[Task description]: Reproduce every record below exactly, with the pictures left out.

== Recorded information

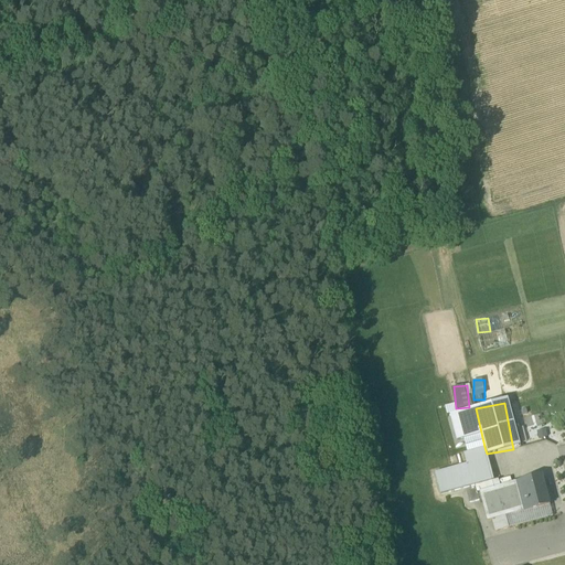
[(435,472),(440,494),(476,484),(476,486),(494,481),(487,454),(484,447),(464,454),(466,464),(435,472)]
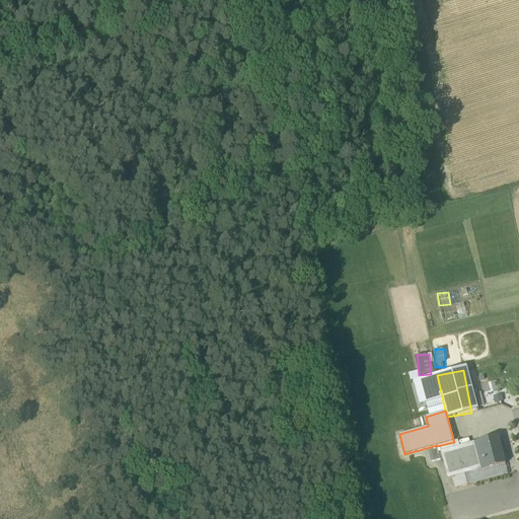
[(473,443),(480,469),(480,470),(505,464),(498,436),(473,443)]
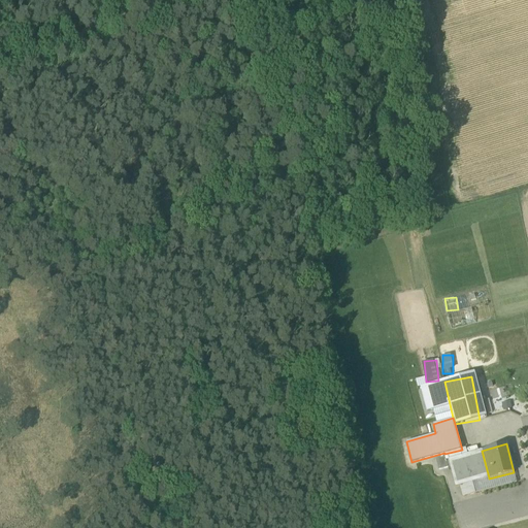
[(460,486),(462,496),(475,493),(472,482),(489,477),(482,451),(467,454),(465,449),(462,450),(444,454),(444,455),(435,458),(438,469),(449,467),(450,471),(452,470),(456,487),(460,486)]
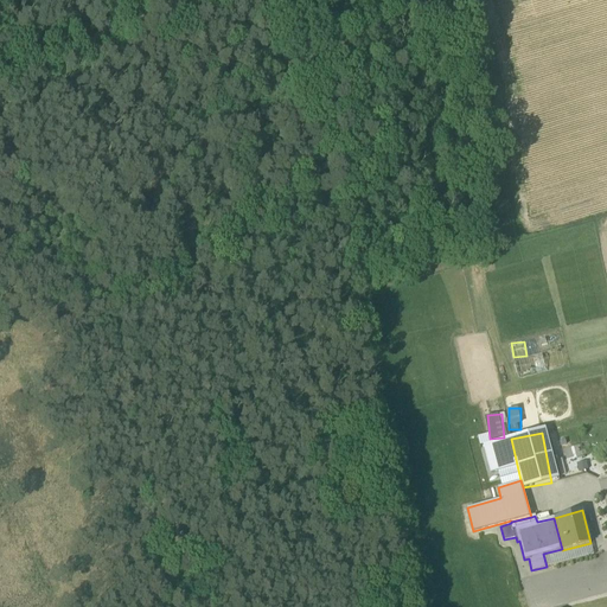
[(543,554),(547,567),(594,555),(590,543),(562,550),(562,549),(543,554)]
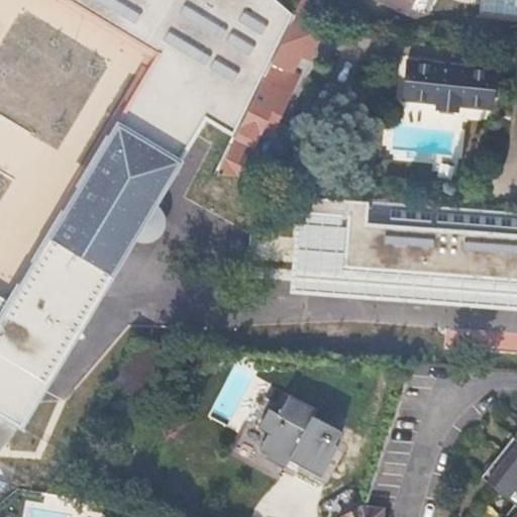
[(53,0),(0,0),(0,413),(19,425),(96,297),(131,237),(138,240),(144,240),(153,237),(159,233),(162,229),(165,223),(165,217),(164,211),(160,205),(153,199),(178,159),(129,129),(118,122),(139,86),(151,93),(159,97),(153,93),(107,50),(58,4),(53,0)]
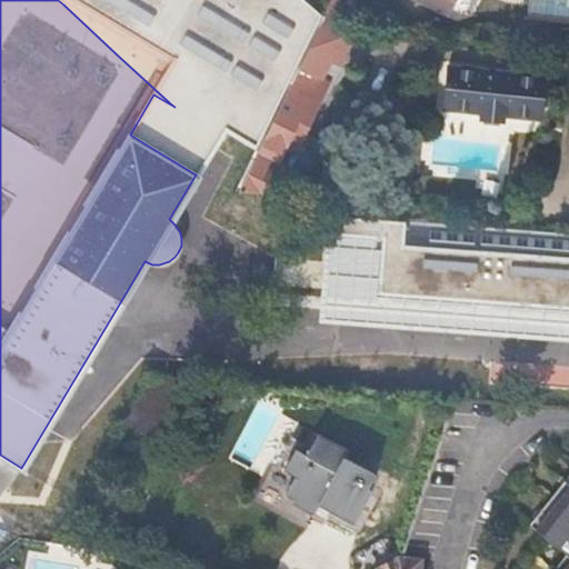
[(58,0),(63,5),(118,56),(169,102),(175,107),(176,108),(182,95),(175,89),(182,77),(226,101),(249,62),(225,48),(229,41),(253,56),(279,9),(262,0),(193,0),(191,5),(182,0),(58,0)]
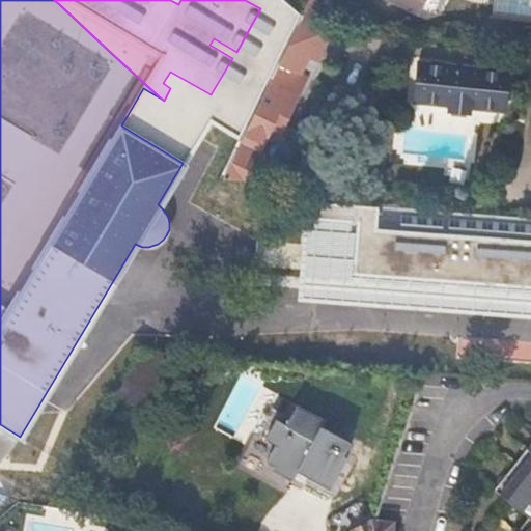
[(303,0),(295,19),(309,20),(317,0),(303,0)]
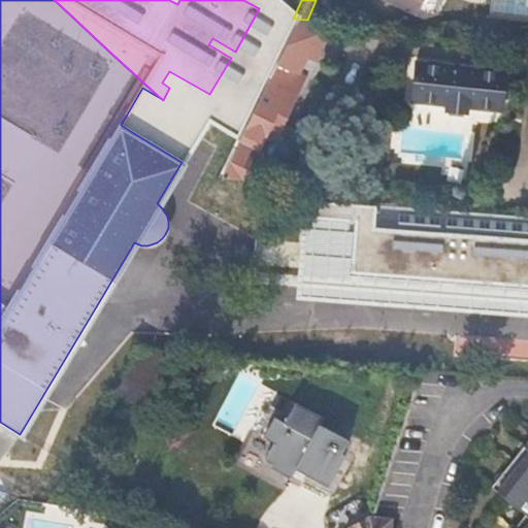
[(378,0),(377,4),(416,20),(424,0),(378,0)]
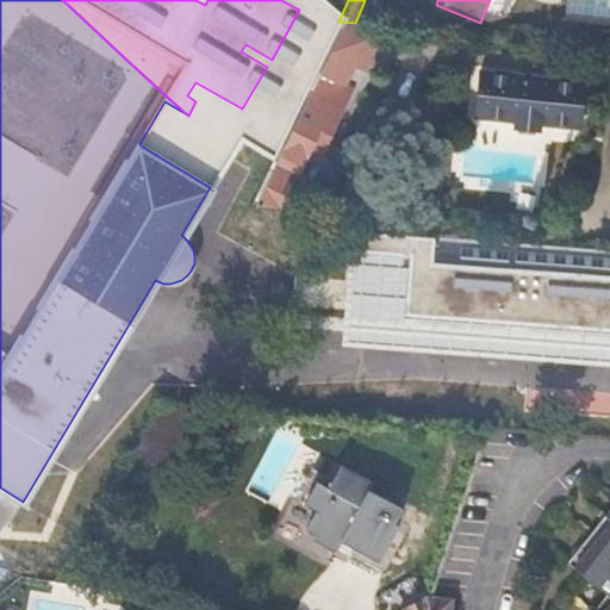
[(297,114),(265,186),(256,203),(275,204),(280,191),(288,193),(293,193),(298,186),(296,180),(309,148),(319,153),(336,117),(340,119),(349,99),(334,92),(348,62),(359,67),(371,41),(337,24),(297,114)]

====

[Solution]:
[(435,472),(440,494),(476,484),(476,486),(494,481),(487,454),(484,447),(464,454),(466,464),(435,472)]
[(473,443),(480,469),(480,470),(505,464),(498,436),(473,443)]
[(460,486),(462,496),(475,493),(472,482),(489,477),(482,451),(467,454),(465,449),(462,450),(444,454),(444,455),(435,458),(438,469),(449,467),(450,471),(452,470),(456,487),(460,486)]
[(543,554),(547,567),(594,555),(590,543),(562,550),(562,549),(543,554)]
[(53,0),(0,0),(0,413),(19,425),(96,297),(131,237),(138,240),(144,240),(153,237),(159,233),(162,229),(165,223),(165,217),(164,211),(160,205),(153,199),(178,159),(129,129),(118,122),(139,86),(151,93),(159,97),(153,93),(107,50),(58,4),(53,0)]
[(58,0),(63,5),(118,56),(169,102),(175,107),(176,108),(182,95),(175,89),(182,77),(226,101),(249,62),(225,48),(229,41),(253,56),(279,9),(262,0),(193,0),(191,5),(182,0),(58,0)]
[(303,0),(295,19),(309,20),(317,0),(303,0)]
[(378,0),(377,4),(416,20),(424,0),(378,0)]
[(297,114),(265,186),(256,203),(275,204),(280,191),(288,193),(293,193),(298,186),(296,180),(309,148),(319,153),(336,117),(340,119),(349,99),(334,92),(348,62),(359,67),(371,41),(337,24),(297,114)]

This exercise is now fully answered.